▸ **WHAT TO PRODUCE**: Give again the entries below exactly, beginning at the first line and ending at the line with "orange round brick G6:H7".

▸ **THE DATA**:
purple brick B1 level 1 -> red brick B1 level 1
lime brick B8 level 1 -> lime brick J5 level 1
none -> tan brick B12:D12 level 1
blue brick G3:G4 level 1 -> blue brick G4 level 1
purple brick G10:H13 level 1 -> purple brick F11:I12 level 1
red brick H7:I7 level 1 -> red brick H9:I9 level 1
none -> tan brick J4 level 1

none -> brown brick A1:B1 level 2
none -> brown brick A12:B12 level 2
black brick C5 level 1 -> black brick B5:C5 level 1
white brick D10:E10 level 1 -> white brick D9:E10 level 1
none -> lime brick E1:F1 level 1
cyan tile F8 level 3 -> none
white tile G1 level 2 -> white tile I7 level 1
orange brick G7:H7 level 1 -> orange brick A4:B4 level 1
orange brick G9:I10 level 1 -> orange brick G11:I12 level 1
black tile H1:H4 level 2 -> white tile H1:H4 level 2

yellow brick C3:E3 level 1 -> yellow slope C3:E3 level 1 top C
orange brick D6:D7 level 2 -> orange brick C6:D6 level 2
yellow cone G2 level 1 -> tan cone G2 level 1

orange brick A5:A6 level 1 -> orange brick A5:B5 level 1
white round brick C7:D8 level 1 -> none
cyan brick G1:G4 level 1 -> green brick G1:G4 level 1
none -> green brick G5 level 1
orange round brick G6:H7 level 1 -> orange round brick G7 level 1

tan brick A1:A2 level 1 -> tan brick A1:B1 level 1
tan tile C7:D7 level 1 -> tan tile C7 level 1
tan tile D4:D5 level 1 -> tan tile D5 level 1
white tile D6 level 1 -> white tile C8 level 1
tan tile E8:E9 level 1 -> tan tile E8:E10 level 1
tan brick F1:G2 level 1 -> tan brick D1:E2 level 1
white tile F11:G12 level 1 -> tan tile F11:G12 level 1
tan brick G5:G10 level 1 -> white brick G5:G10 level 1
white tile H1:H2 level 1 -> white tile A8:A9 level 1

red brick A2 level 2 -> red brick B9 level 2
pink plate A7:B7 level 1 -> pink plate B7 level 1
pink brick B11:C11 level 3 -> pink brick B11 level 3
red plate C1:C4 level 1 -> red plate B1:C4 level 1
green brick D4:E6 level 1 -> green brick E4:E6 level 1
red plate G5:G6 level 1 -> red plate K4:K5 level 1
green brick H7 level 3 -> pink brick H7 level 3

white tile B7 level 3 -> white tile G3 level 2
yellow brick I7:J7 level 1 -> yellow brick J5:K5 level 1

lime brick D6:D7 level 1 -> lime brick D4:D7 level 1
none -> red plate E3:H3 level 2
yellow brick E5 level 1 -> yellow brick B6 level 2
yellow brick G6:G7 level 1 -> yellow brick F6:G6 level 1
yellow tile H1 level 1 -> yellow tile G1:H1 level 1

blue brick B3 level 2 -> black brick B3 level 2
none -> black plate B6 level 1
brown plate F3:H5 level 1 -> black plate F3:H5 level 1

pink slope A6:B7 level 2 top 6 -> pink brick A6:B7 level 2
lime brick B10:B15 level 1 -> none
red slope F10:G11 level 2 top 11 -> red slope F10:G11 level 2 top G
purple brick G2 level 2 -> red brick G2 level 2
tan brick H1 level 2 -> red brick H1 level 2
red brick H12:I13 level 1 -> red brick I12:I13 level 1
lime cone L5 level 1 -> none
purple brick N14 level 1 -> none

▸ **SOLUTION TO THE EXERCISE**:
purple brick B1 level 1 -> red brick B1 level 1
lime brick B8 level 1 -> lime brick J5 level 1
none -> tan brick B12:D12 level 1
blue brick G3:G4 level 1 -> blue brick G4 level 1
purple brick G10:H13 level 1 -> purple brick F11:I12 level 1
red brick H7:I7 level 1 -> red brick H9:I9 level 1
none -> tan brick J4 level 1

none -> brown brick A1:B1 level 2
none -> brown brick A12:B12 level 2
black brick C5 level 1 -> black brick B5:C5 level 1
white brick D10:E10 level 1 -> white brick D9:E10 level 1
none -> lime brick E1:F1 level 1
cyan tile F8 level 3 -> none
white tile G1 level 2 -> white tile I7 level 1
orange brick G7:H7 level 1 -> orange brick A4:B4 level 1
orange brick G9:I10 level 1 -> orange brick G11:I12 level 1
black tile H1:H4 level 2 -> white tile H1:H4 level 2

yellow brick C3:E3 level 1 -> yellow slope C3:E3 level 1 top C
orange brick D6:D7 level 2 -> orange brick C6:D6 level 2
yellow cone G2 level 1 -> tan cone G2 level 1

orange brick A5:A6 level 1 -> orange brick A5:B5 level 1
white round brick C7:D8 level 1 -> none
cyan brick G1:G4 level 1 -> green brick G1:G4 level 1
none -> green brick G5 level 1
orange round brick G6:H7 level 1 -> orange round brick G7 level 1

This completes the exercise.